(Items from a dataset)
----

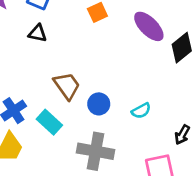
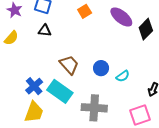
blue circle: (99, 104) -> (101, 68), moved
cyan rectangle: (49, 122) -> (60, 91), size x1.4

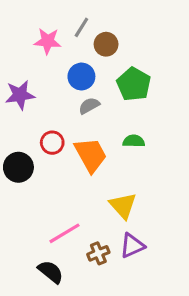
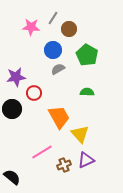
purple star: (20, 95) -> (16, 77), moved
orange trapezoid: (91, 155) -> (59, 117), moved
black semicircle: (51, 272) -> (12, 177), moved

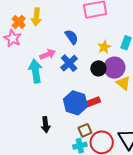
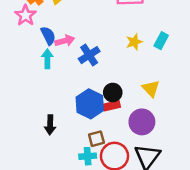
blue semicircle: (72, 37) -> (48, 36), moved
black circle: (98, 68) -> (113, 92), moved
purple circle: (114, 68) -> (142, 122), moved
cyan arrow: (35, 71) -> (47, 59), size x0.7

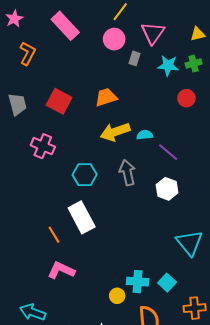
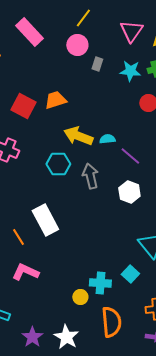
pink triangle: (153, 33) -> (131, 31), moved
orange trapezoid: (106, 97) -> (55, 100), moved
yellow arrow: (115, 132) -> (78, 136), turned 40
cyan hexagon: (85, 175) -> (58, 164), moved
cyan square: (167, 283) -> (130, 274), moved

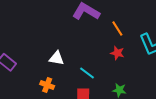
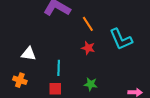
cyan line: (87, 73) -> (59, 68), turned 56

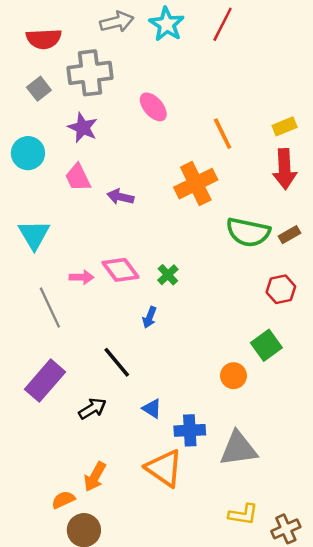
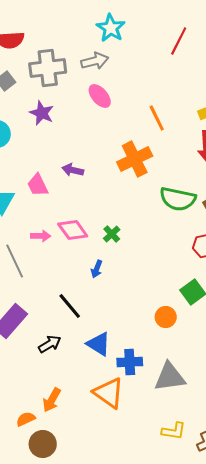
gray arrow: (117, 22) -> (95, 61), moved
red line: (223, 24) -> (179, 41), moved
pink trapezoid: (78, 177) -> (38, 185), moved
blue triangle: (152, 409) -> (99, 344), size x1.5

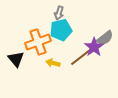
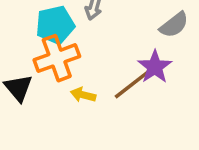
cyan pentagon: (61, 30) -> (55, 25), moved
gray semicircle: (105, 38) -> (174, 25), moved

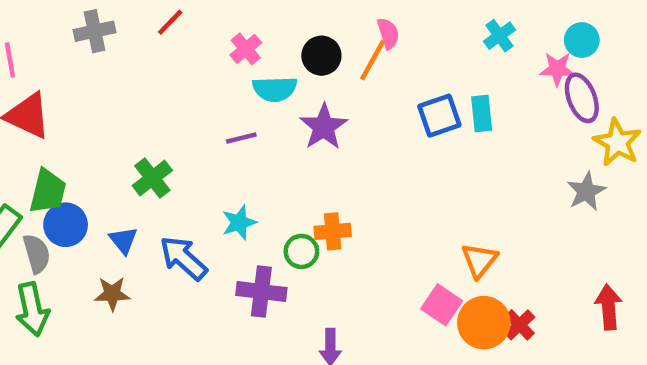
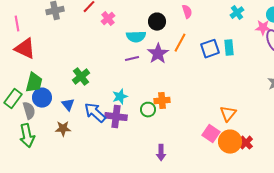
pink cross: (246, 49) -> (108, 19), moved
orange line: (373, 60) -> (180, 43), moved
purple line: (241, 138) -> (132, 59), moved
purple cross: (261, 291) -> (116, 117), moved

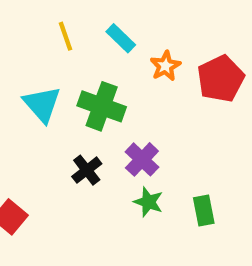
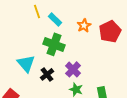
cyan rectangle: (121, 38) -> (55, 19), moved
cyan triangle: (42, 104) -> (26, 63), moved

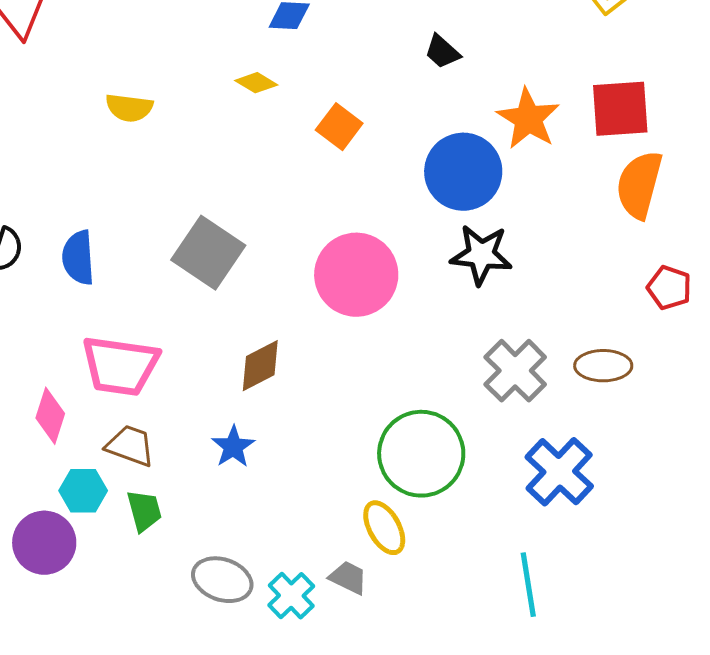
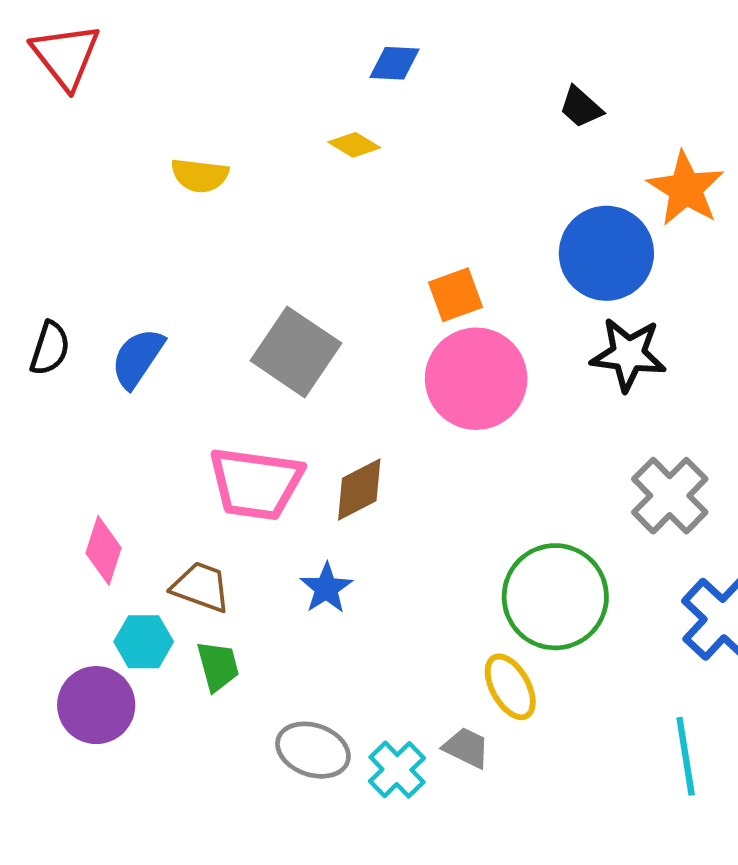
orange square: (339, 127) -> (455, 295), moved, turned 33
blue semicircle: (78, 258) -> (138, 358), turned 38
pink trapezoid: (120, 366) -> (256, 483), moved

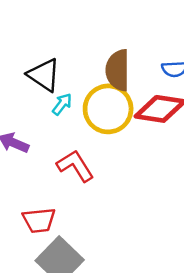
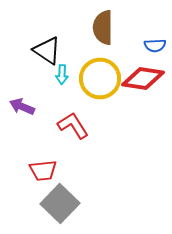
brown semicircle: (118, 70) -> (103, 28), moved
cyan arrow: (62, 104) -> (62, 74), turned 144

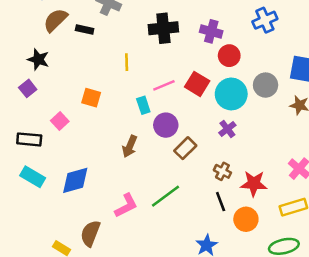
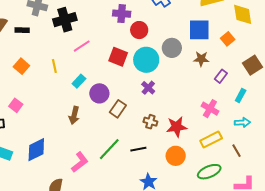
black cross: (163, 28) -> (65, 20), moved
yellow line: (127, 62) -> (54, 66), moved
pink line: (164, 85) -> (82, 46), moved
orange square: (91, 98) -> (21, 66), moved, turned 35
cyan rectangle: (143, 105) -> (79, 81), turned 72
black line: (221, 202) -> (138, 149), moved, turned -70

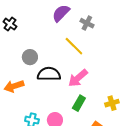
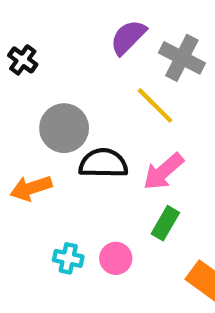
gray cross: (87, 23) -> (182, 58), size x1.5
gray circle: (30, 57) -> (64, 128), size x1.5

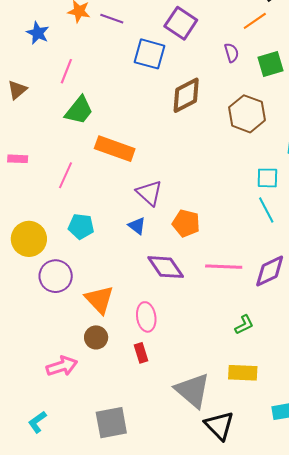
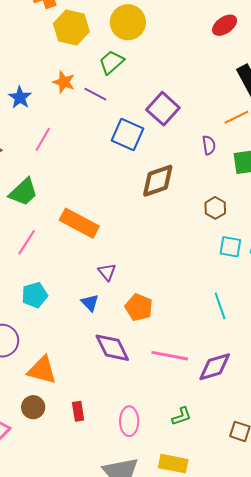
green trapezoid: (79, 110) -> (23, 192), moved
brown hexagon: (247, 114) -> (215, 208), size x0.6
cyan square: (267, 178) -> (230, 247), moved
purple triangle: (149, 193) -> (107, 272), size x0.7
cyan pentagon: (81, 226) -> (35, 295), turned -30
orange triangle: (99, 300) -> (42, 370), turned -40
pink ellipse: (146, 317) -> (129, 421), moved
red rectangle: (141, 353) -> (78, 411), moved

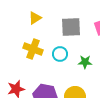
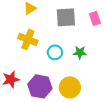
cyan circle: (60, 54) -> (55, 52), moved

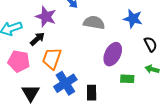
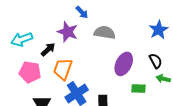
purple star: (46, 17) -> (68, 32), moved
blue star: (133, 19) -> (159, 30), moved, turned 30
black semicircle: (151, 44) -> (156, 61), moved

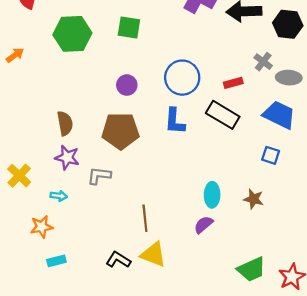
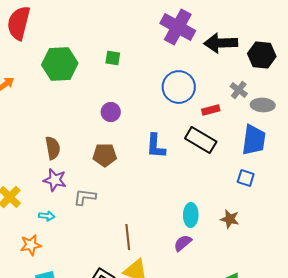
green square: (129, 27) -> (113, 58), size x0.7
blue circle: (182, 78) -> (179, 87), moved
blue trapezoid: (279, 115) -> (254, 140), turned 72
brown pentagon: (120, 131) -> (105, 155), size x0.7

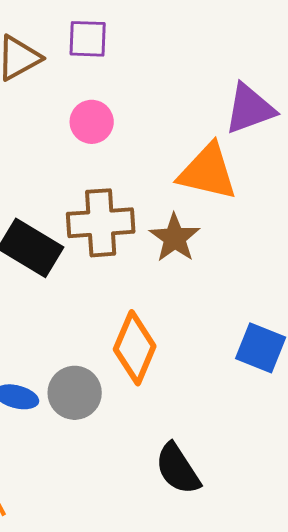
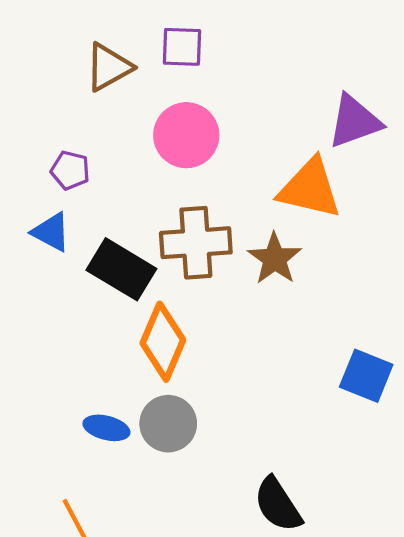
pink circle: (92, 122) -> (186, 135), size x1.4
orange diamond: (135, 348) -> (163, 342), moved

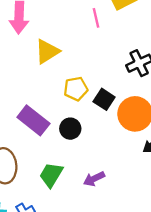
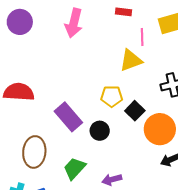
yellow triangle: (47, 52) -> (131, 60), moved

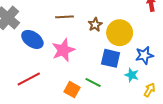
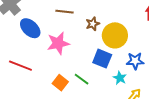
red line: (29, 79) -> (20, 66), turned 40

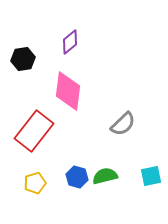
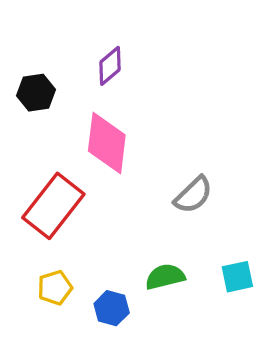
blue hexagon: (77, 177) -> (112, 308), moved

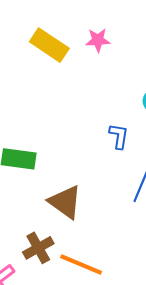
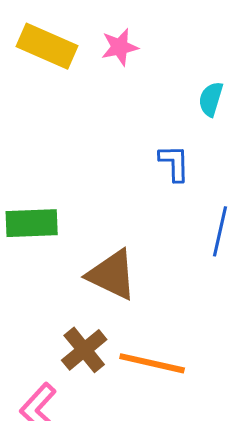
pink star: (98, 40) -> (120, 47), moved

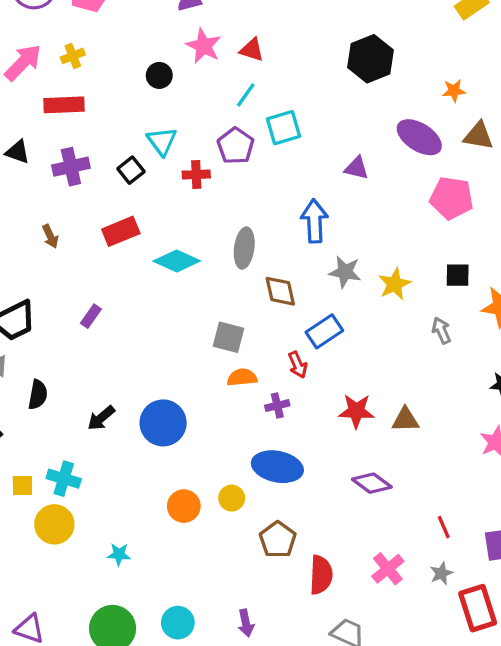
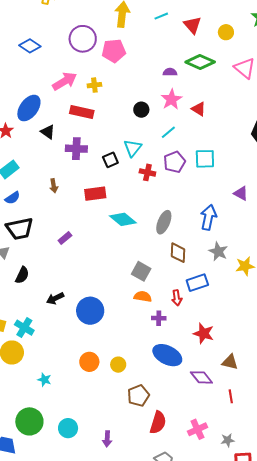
cyan line: (246, 95) -> (168, 132), moved
brown triangle: (405, 420) -> (230, 362), moved
blue ellipse: (277, 467) -> (167, 355), moved
red line: (444, 527) -> (231, 396), moved

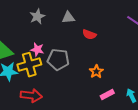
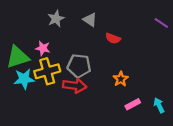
gray triangle: (68, 18) -> (90, 20), turned 40
pink star: (37, 50) -> (43, 48), moved
red arrow: (31, 96) -> (75, 86), moved

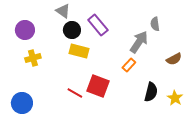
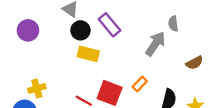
yellow cross: (33, 58) -> (37, 89), moved
orange rectangle: (129, 65) -> (140, 84), moved

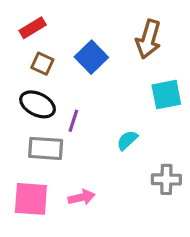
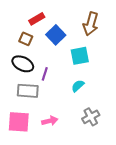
red rectangle: (33, 28) -> (37, 19), moved
cyan square: (166, 95) -> (80, 56), moved
gray cross: (166, 179) -> (91, 117), moved, turned -30

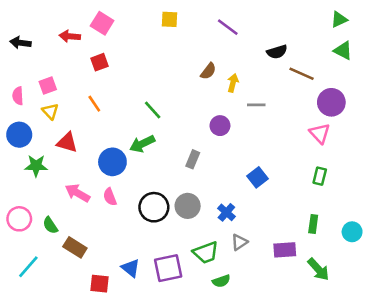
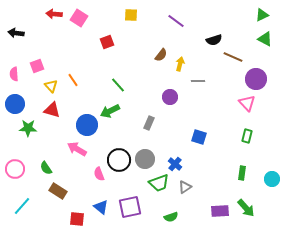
red arrow: (70, 36) -> (54, 14), moved
red square: (100, 62) -> (107, 42), moved
yellow triangle: (50, 111) -> (51, 86), moved
blue square: (258, 177) -> (199, 137), turned -35
pink arrow: (78, 193) -> (77, 149), moved
pink semicircle: (110, 197) -> (99, 174), moved
green semicircle: (50, 225) -> (46, 168), moved
purple rectangle: (285, 250) -> (220, 211), moved
green trapezoid: (206, 253) -> (159, 183), moved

----

--- Exercise ---
What's needed is an exact copy of the lines above from the one with "blue triangle: (152, 409)" through the one with "cyan triangle: (42, 104) -> (26, 63), moved", both included; the pictures stay out.

--- Solution below ---
blue triangle: (152, 409) -> (99, 344), size x1.5

cyan pentagon: (61, 30) -> (55, 25), moved
gray semicircle: (105, 38) -> (174, 25), moved

pink cross: (246, 49) -> (108, 19), moved
orange line: (373, 60) -> (180, 43), moved
purple line: (241, 138) -> (132, 59), moved
purple cross: (261, 291) -> (116, 117), moved

cyan rectangle: (121, 38) -> (55, 19), moved
cyan triangle: (42, 104) -> (26, 63), moved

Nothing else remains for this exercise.